**DATASET RECORDS**
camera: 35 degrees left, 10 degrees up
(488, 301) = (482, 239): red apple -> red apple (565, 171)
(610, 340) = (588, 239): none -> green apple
---
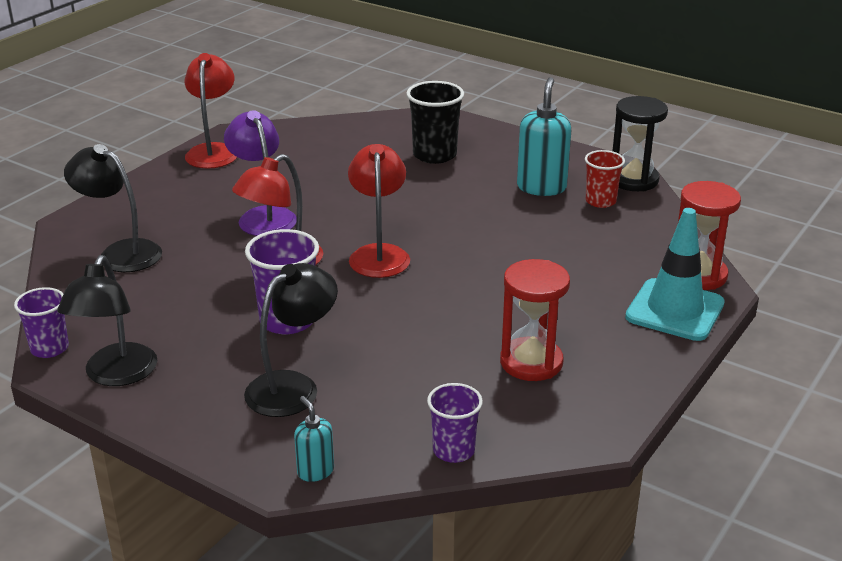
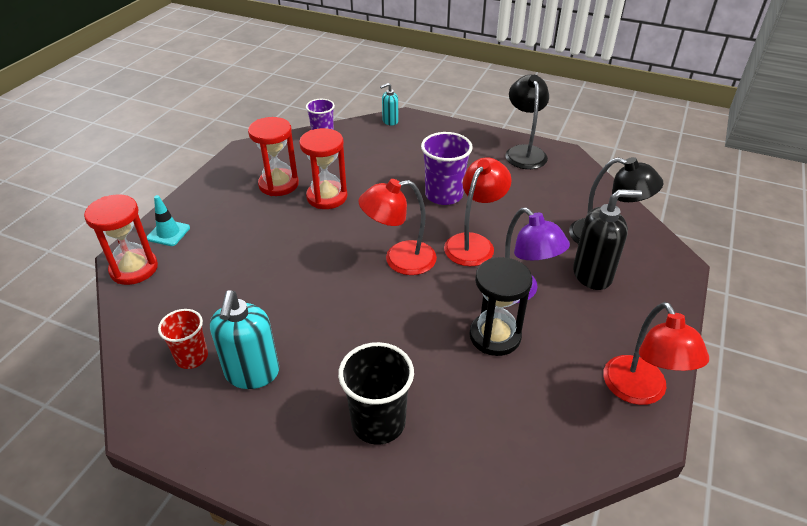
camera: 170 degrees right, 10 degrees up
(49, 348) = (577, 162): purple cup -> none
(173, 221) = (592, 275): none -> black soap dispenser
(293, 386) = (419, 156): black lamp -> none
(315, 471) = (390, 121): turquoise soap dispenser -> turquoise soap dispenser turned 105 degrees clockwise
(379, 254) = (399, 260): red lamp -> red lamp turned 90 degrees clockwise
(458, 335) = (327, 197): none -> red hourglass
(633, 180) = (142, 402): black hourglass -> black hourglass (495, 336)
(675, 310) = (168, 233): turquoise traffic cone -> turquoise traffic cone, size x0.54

**EXERCISE PROMPT**
Out of the records above, pull each line containing the word "hourglass".

**REPLY**
(458, 335) = (327, 197): none -> red hourglass
(633, 180) = (142, 402): black hourglass -> black hourglass (495, 336)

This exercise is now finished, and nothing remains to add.